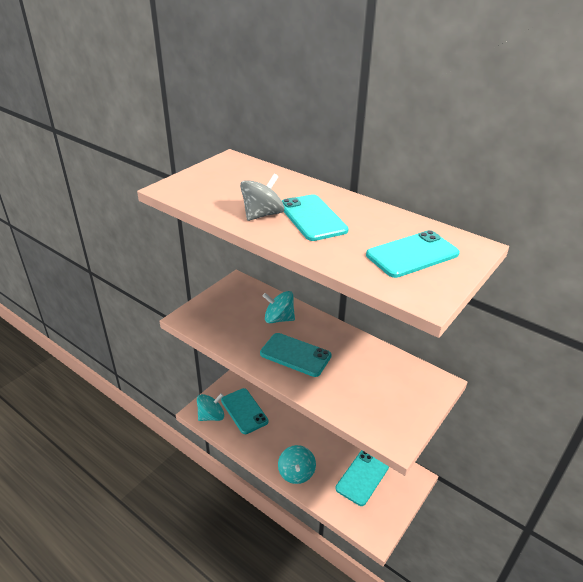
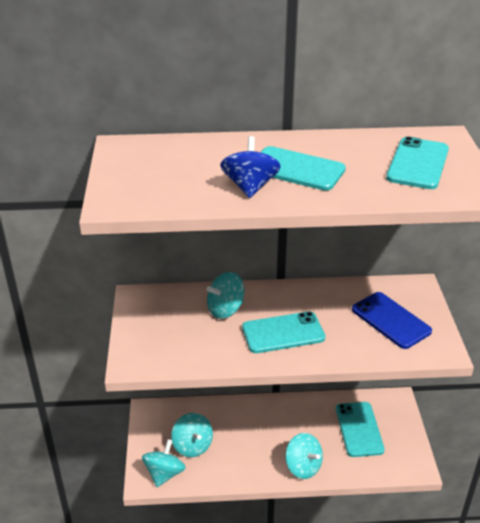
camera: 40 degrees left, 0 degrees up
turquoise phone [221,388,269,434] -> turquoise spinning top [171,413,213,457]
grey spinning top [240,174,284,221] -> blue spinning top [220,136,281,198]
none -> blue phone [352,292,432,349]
═══
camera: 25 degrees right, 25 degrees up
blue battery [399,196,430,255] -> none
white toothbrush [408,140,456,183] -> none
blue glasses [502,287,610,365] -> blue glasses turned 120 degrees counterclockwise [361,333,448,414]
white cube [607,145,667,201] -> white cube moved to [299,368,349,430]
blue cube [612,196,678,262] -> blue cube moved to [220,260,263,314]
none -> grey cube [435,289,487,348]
═══
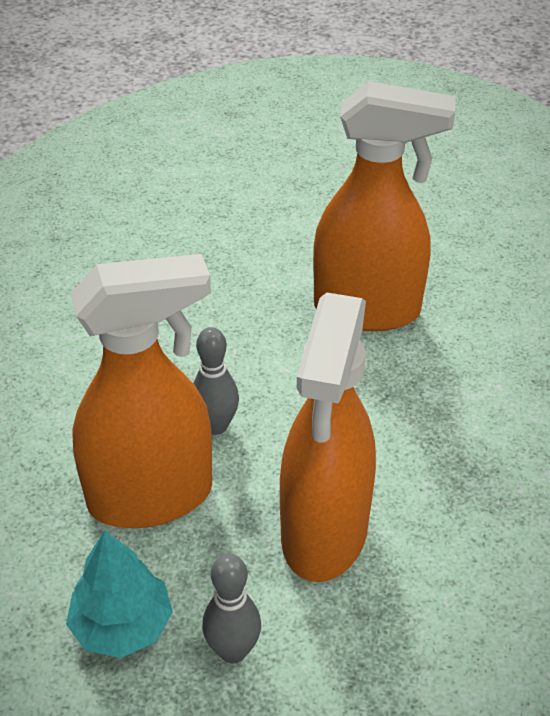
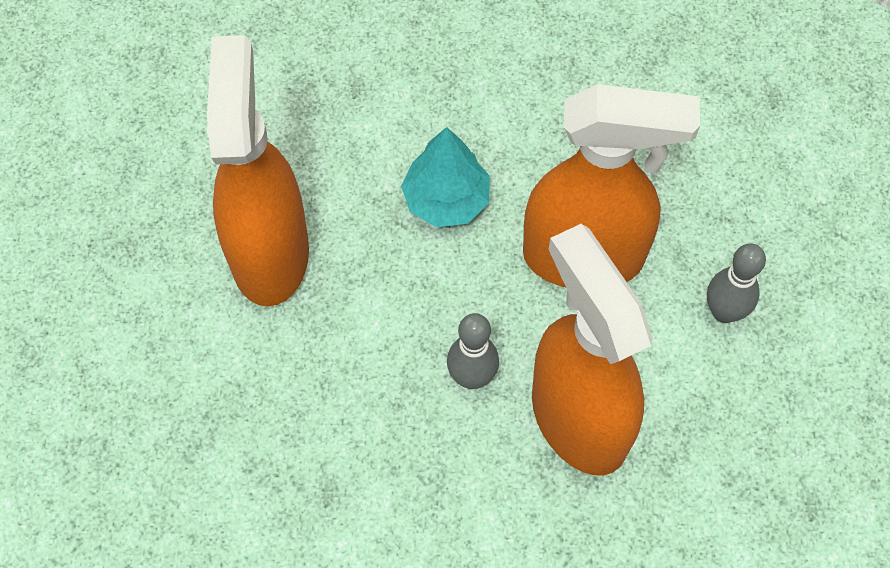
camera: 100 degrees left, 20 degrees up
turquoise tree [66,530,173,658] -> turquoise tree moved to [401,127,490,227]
═══
Exercise objective:
Write out each line above with the word "grey".

Exercise solution:
grey spinning top [240,174,284,221] -> blue spinning top [220,136,281,198]
none -> grey cube [435,289,487,348]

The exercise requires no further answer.